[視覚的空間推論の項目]
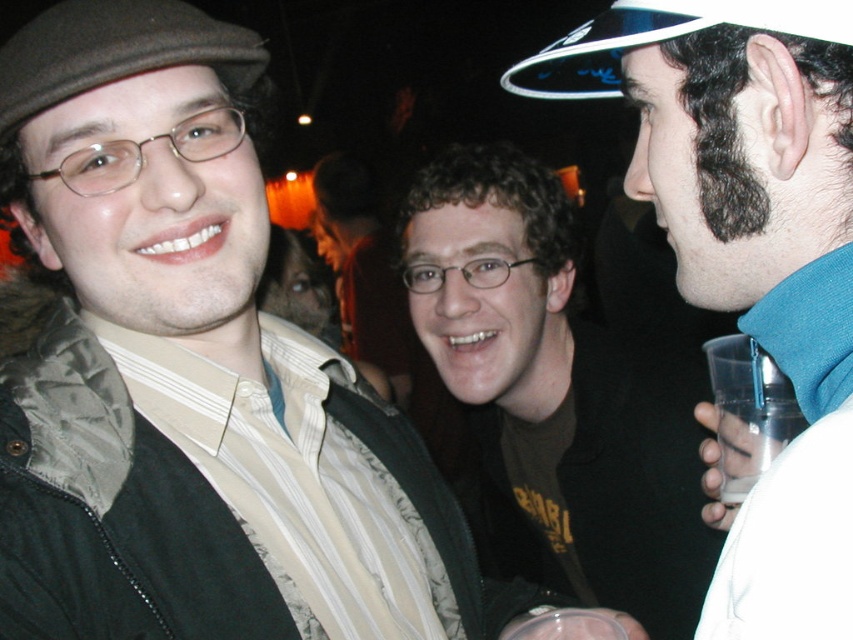
Who is positioned more to the right, blue fabric hat at upper right or clear plastic cup at lower right?

clear plastic cup at lower right is more to the right.

Is blue fabric hat at upper right taller than clear plastic cup at lower right?

Yes, blue fabric hat at upper right is taller than clear plastic cup at lower right.

Image resolution: width=853 pixels, height=640 pixels. I want to click on blue fabric hat at upper right, so click(660, 38).

Does blue fabric shirt at right have a larger size compared to clear plastic cup at lower right?

Yes.

Which is in front, point (727, 538) or point (778, 404)?

Point (727, 538)

Who is more forward, (822, 138) or (726, 442)?

Point (822, 138) is more forward.

At what (x,y) coordinates should I click in order to perform the action: click on blue fabric shirt at right. Please return your answer as a coordinate pair (x, y). Looking at the image, I should click on (749, 252).

Is the position of matte black jacket at left less distant than that of blue fabric shirt at right?

No, matte black jacket at left is further to the viewer.

At what (x,y) coordinates should I click in order to perform the action: click on matte black jacket at left. Please return your answer as a coordinate pair (x, y). Looking at the image, I should click on (189, 371).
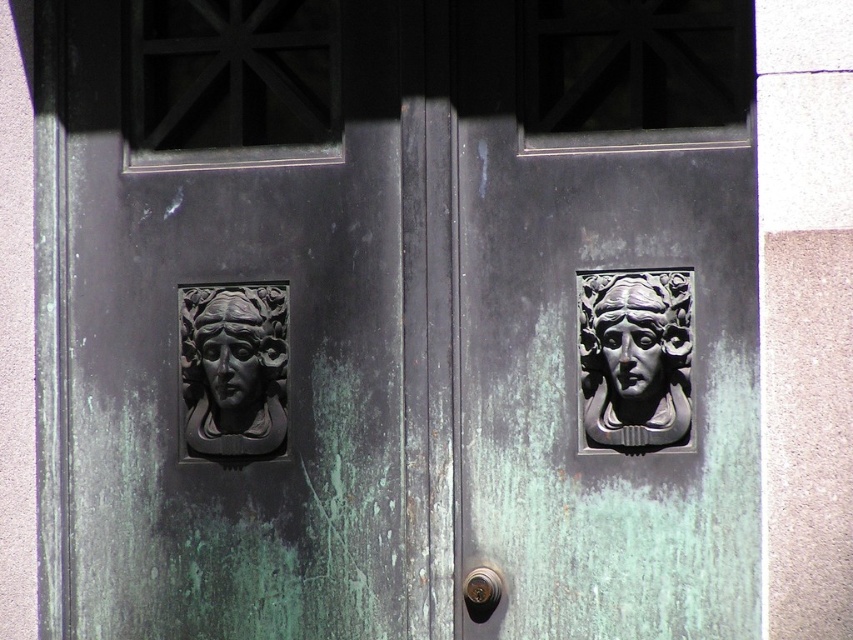
Consider the image. You are standing in front of the door and want to locate the bronze sculpture at right and the polished brass knob at center. Which object is positioned to the right of the other?

The bronze sculpture at right is to the right of the polished brass knob at center.

You are an art conservator examining the door. You need to clean the matte bronze mask at right and the matte black relief at left. Which object is positioned to the right of the other?

The matte bronze mask at right is to the right of the matte black relief at left.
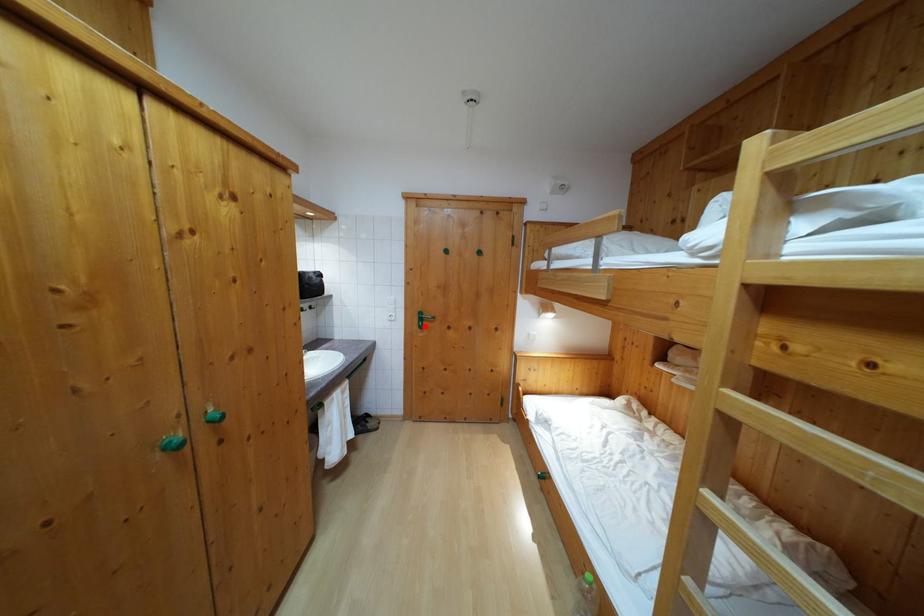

指示と要件: 上の項目をすべて、一字一句変えずに出力してもらえますか？画像は含めないでください。

記述回答:
Who is positioned more to the right, blue fabric hat at upper right or clear plastic cup at lower right?

clear plastic cup at lower right is more to the right.

Is blue fabric hat at upper right taller than clear plastic cup at lower right?

Yes, blue fabric hat at upper right is taller than clear plastic cup at lower right.

Image resolution: width=853 pixels, height=640 pixels. I want to click on blue fabric hat at upper right, so click(660, 38).

Does blue fabric shirt at right have a larger size compared to clear plastic cup at lower right?

Yes.

Which is in front, point (727, 538) or point (778, 404)?

Point (727, 538)

Who is more forward, (822, 138) or (726, 442)?

Point (822, 138) is more forward.

At what (x,y) coordinates should I click in order to perform the action: click on blue fabric shirt at right. Please return your answer as a coordinate pair (x, y). Looking at the image, I should click on (749, 252).

Is the position of matte black jacket at left less distant than that of blue fabric shirt at right?

No, matte black jacket at left is further to the viewer.

At what (x,y) coordinates should I click in order to perform the action: click on matte black jacket at left. Please return your answer as a coordinate pair (x, y). Looking at the image, I should click on (189, 371).
Consider the image. You are standing in front of the door and want to locate the bronze sculpture at right and the polished brass knob at center. Which object is positioned to the right of the other?

The bronze sculpture at right is to the right of the polished brass knob at center.

You are an art conservator examining the door. You need to clean the matte bronze mask at right and the matte black relief at left. Which object is positioned to the right of the other?

The matte bronze mask at right is to the right of the matte black relief at left.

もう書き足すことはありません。